═════ Task inputs ═════
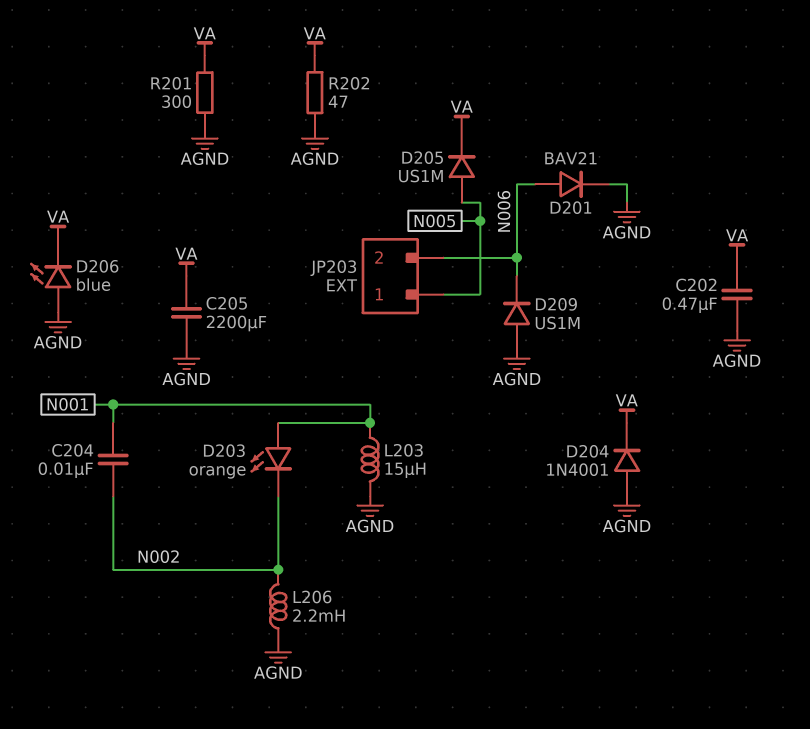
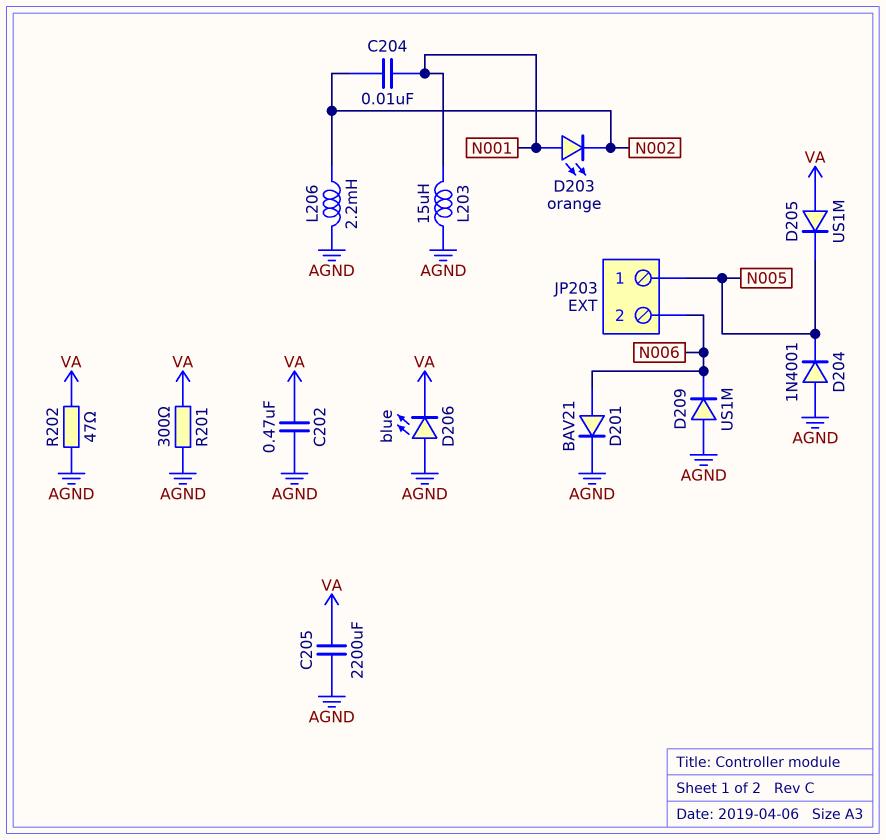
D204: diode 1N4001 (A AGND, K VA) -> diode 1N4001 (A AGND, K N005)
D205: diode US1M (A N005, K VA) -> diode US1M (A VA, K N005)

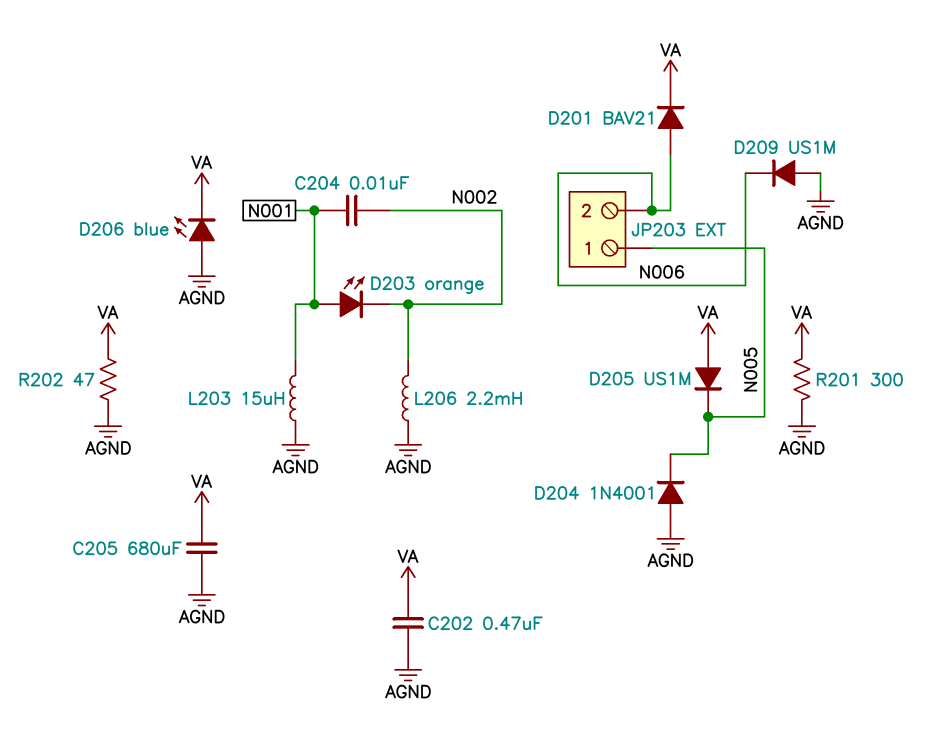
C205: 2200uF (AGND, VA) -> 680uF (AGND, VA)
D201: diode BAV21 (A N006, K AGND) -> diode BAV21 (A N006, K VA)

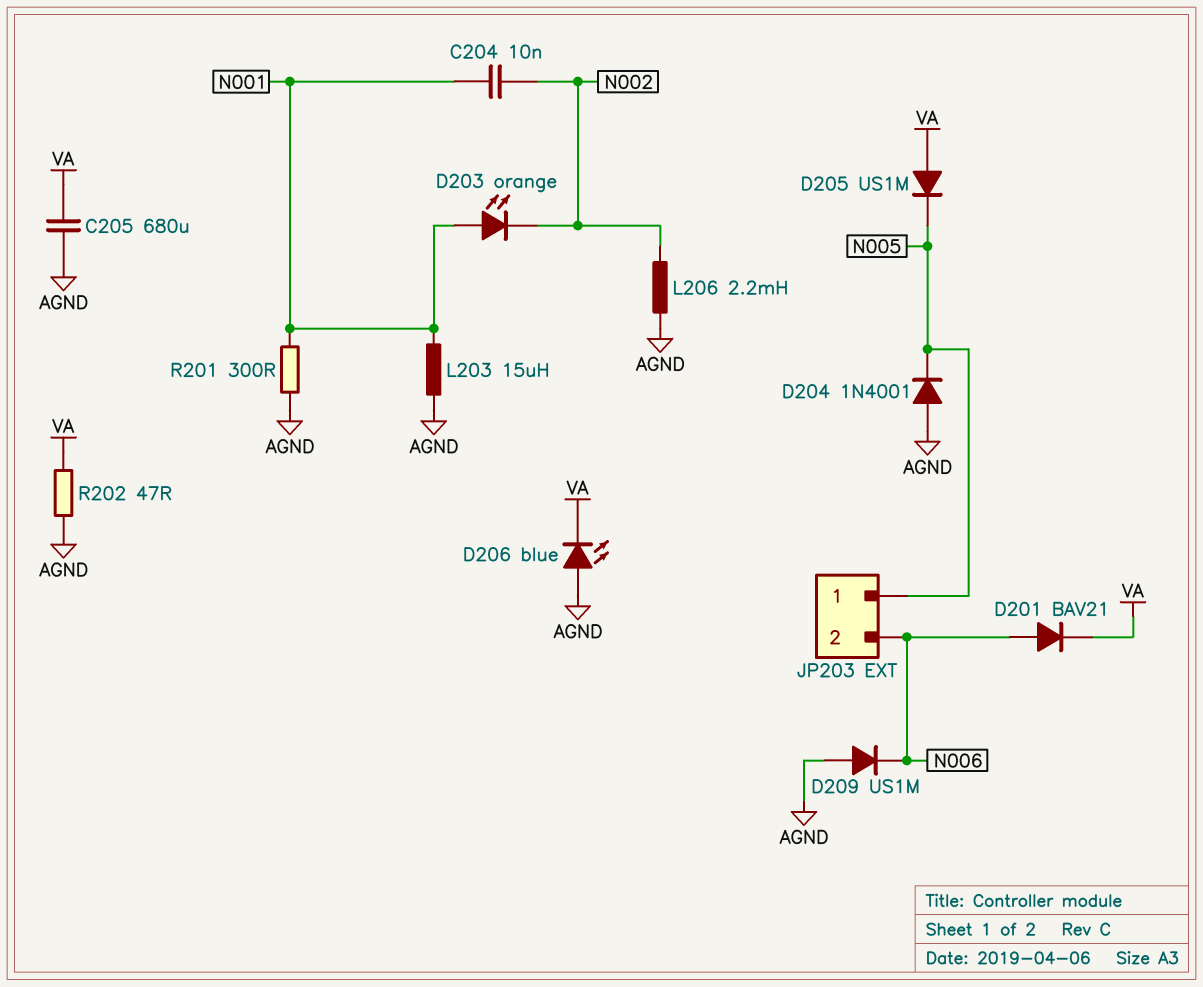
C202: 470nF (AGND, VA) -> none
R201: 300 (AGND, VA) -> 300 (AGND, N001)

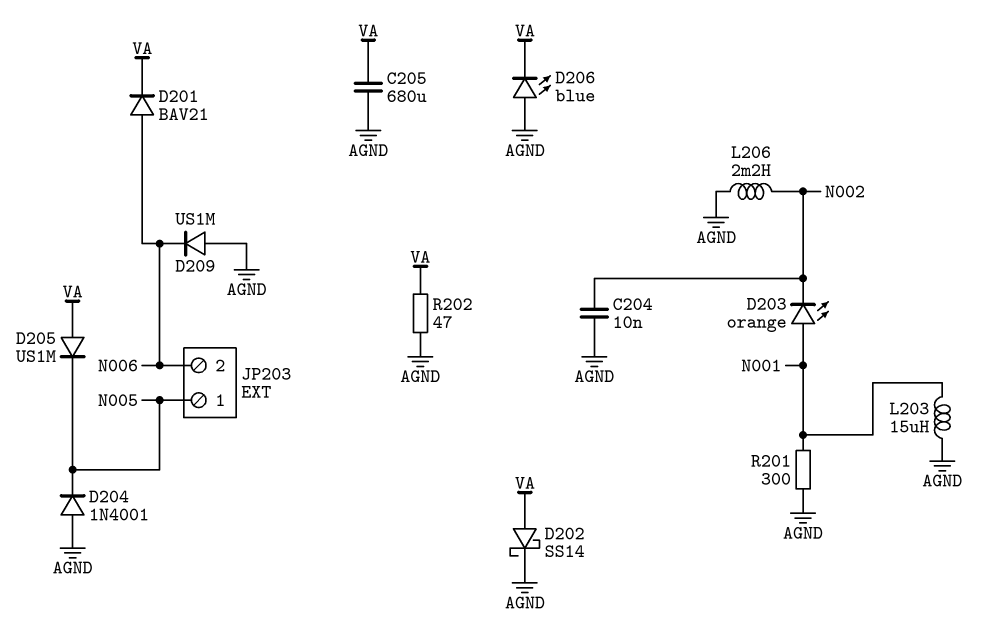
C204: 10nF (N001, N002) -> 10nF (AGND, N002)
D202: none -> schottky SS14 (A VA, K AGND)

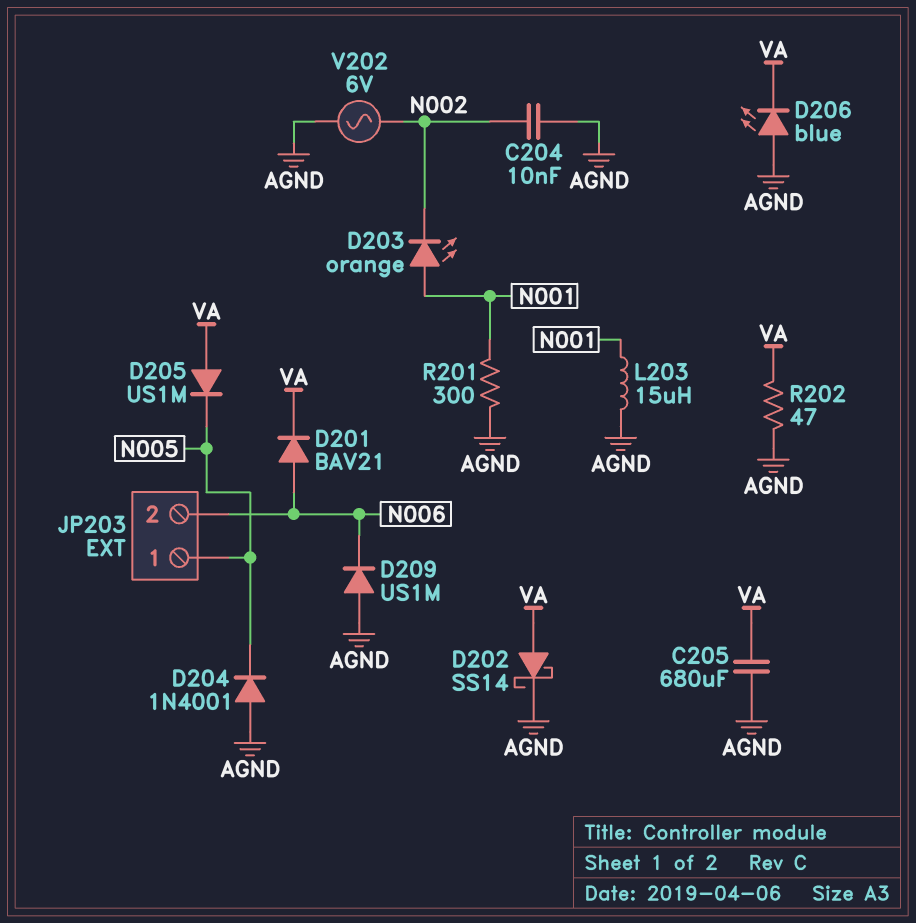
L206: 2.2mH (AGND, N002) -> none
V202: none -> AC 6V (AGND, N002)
═════
═════ Task inputs ═════
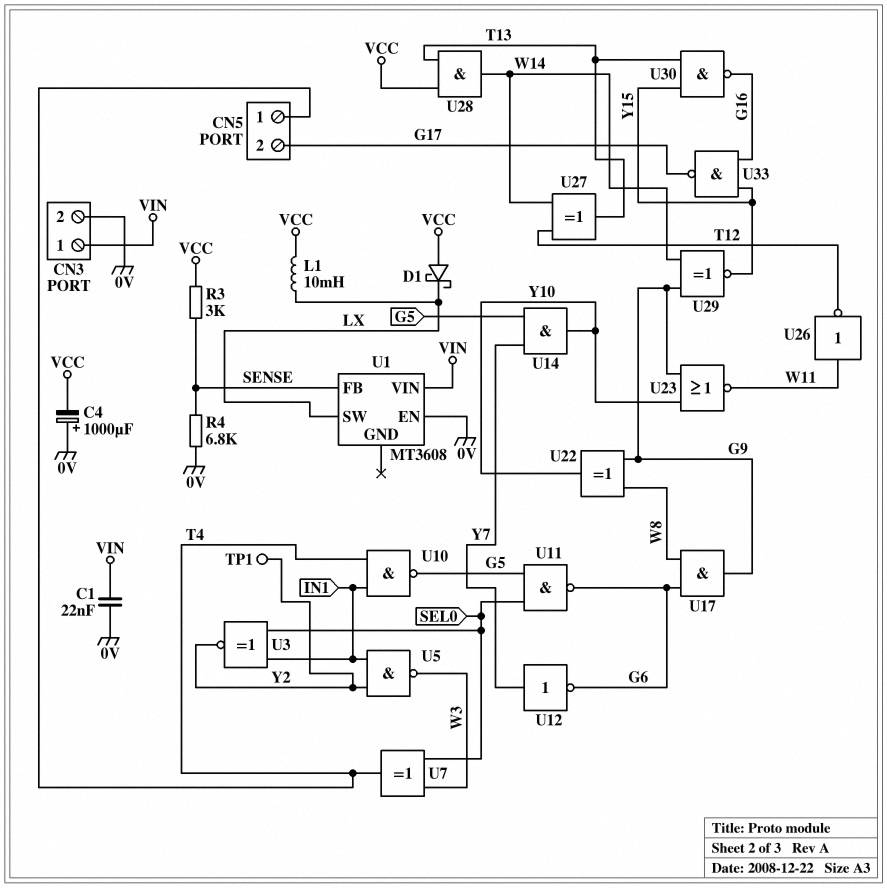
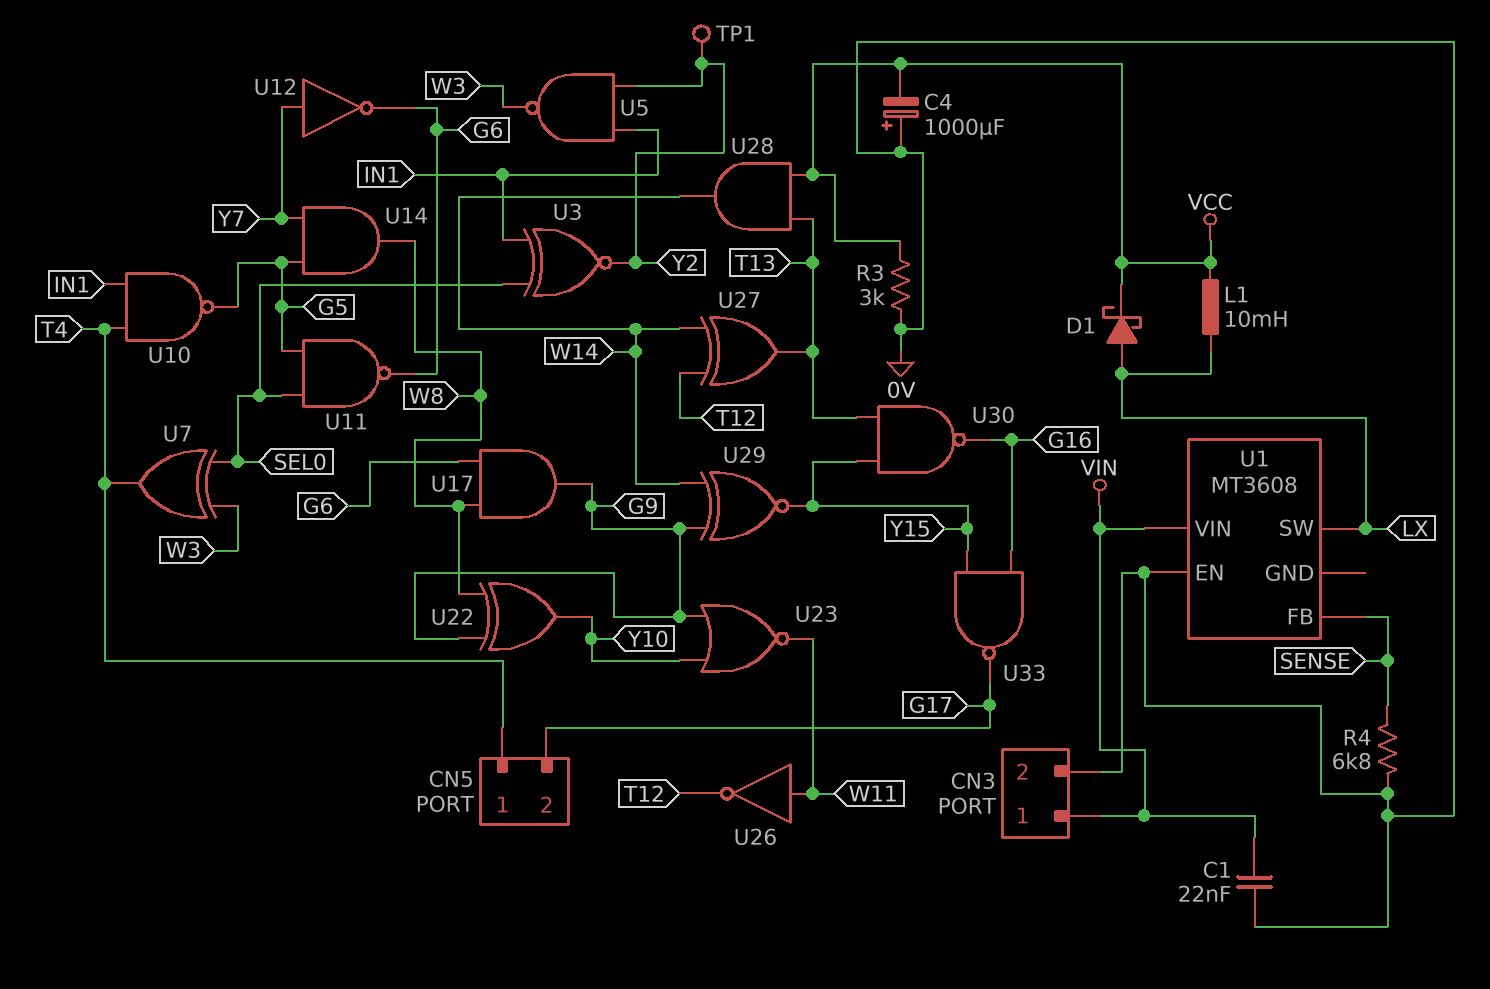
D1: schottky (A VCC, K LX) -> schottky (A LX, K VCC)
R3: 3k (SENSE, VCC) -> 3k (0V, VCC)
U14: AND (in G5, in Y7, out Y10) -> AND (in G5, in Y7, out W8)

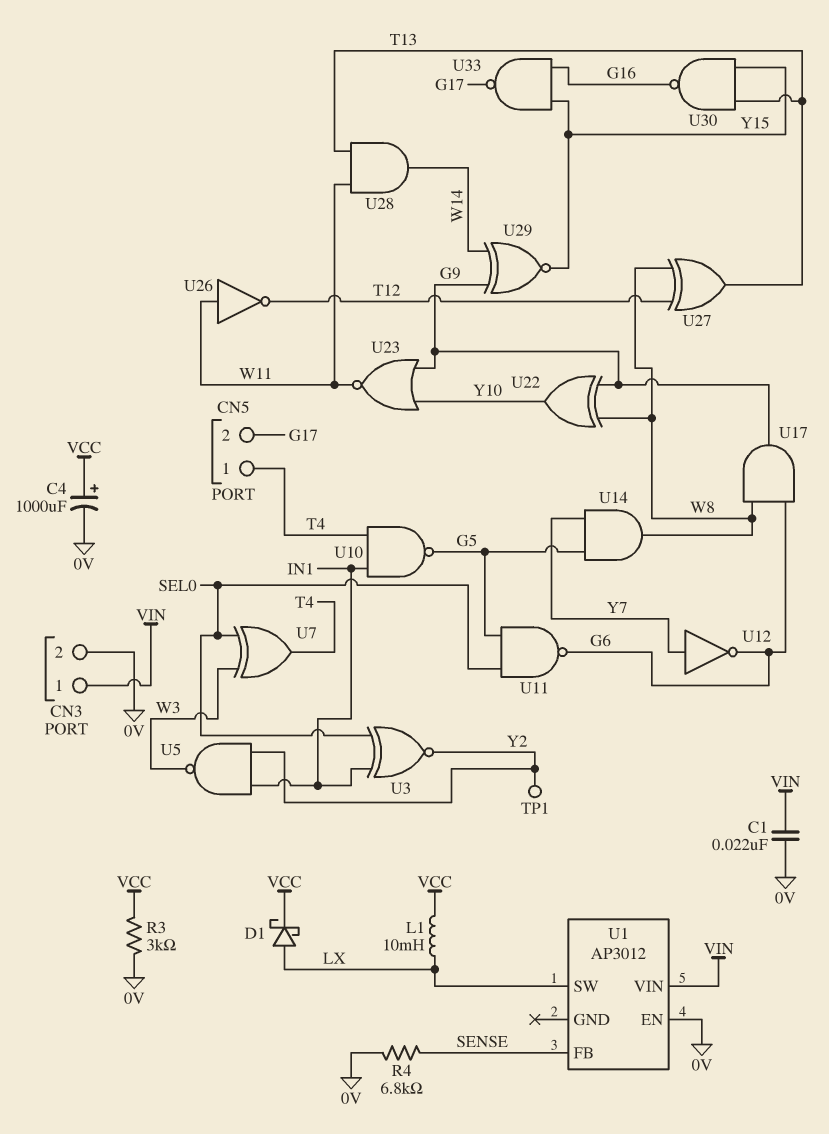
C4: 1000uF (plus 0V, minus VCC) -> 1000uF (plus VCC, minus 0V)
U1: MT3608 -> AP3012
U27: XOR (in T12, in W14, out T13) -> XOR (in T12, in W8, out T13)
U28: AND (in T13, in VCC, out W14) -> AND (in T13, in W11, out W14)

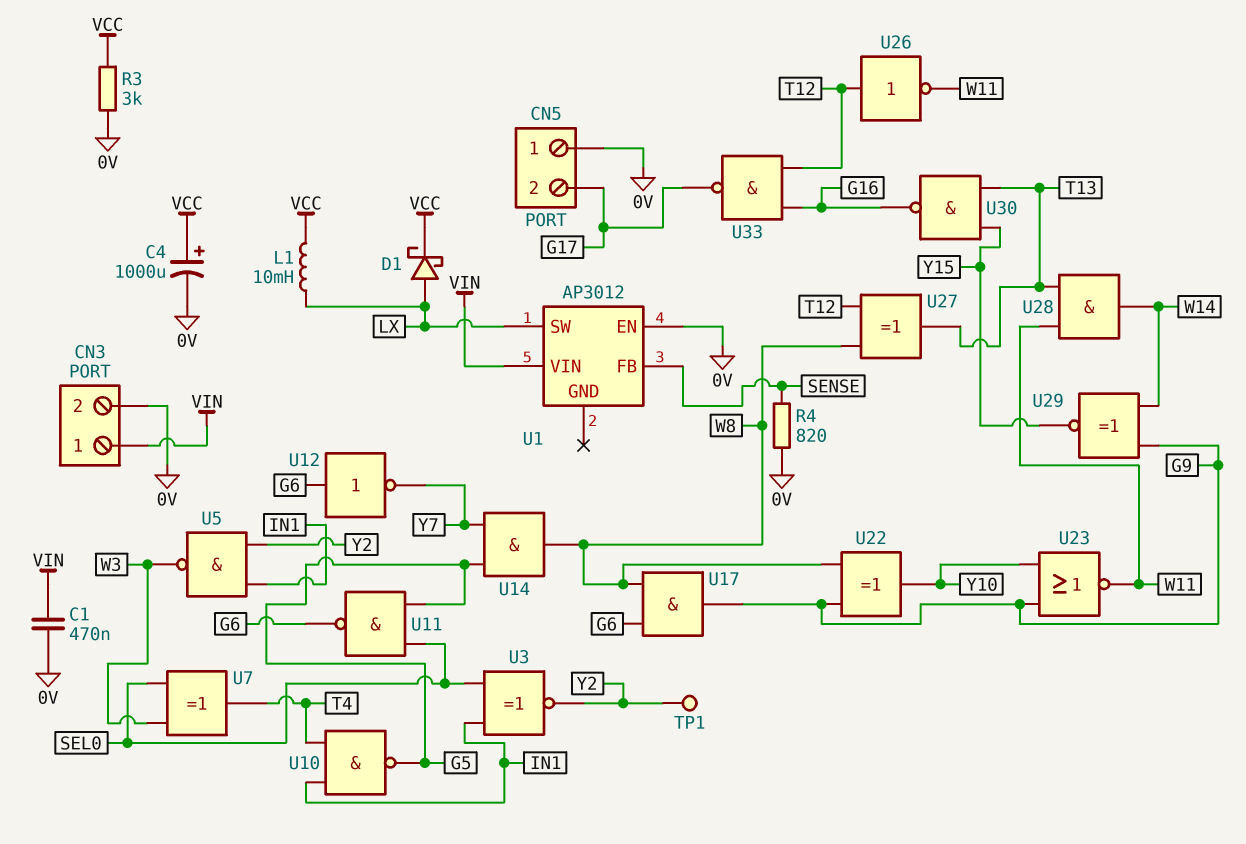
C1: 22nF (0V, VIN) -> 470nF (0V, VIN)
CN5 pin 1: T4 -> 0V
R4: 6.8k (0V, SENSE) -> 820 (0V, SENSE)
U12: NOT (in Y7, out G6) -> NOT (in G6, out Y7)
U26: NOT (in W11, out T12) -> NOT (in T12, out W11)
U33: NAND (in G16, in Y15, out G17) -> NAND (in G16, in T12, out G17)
═════
[Task instructions] In the listing above, find the line containing "U1: MT3608 -> AP3012" and the line containing "U33: NAND (in", then print exactly those two lines and every line between them, minus the pictures.

[Solution to the problem]
U1: MT3608 -> AP3012
U27: XOR (in T12, in W14, out T13) -> XOR (in T12, in W8, out T13)
U28: AND (in T13, in VCC, out W14) -> AND (in T13, in W11, out W14)

C1: 22nF (0V, VIN) -> 470nF (0V, VIN)
CN5 pin 1: T4 -> 0V
R4: 6.8k (0V, SENSE) -> 820 (0V, SENSE)
U12: NOT (in Y7, out G6) -> NOT (in G6, out Y7)
U26: NOT (in W11, out T12) -> NOT (in T12, out W11)
U33: NAND (in G16, in Y15, out G17) -> NAND (in G16, in T12, out G17)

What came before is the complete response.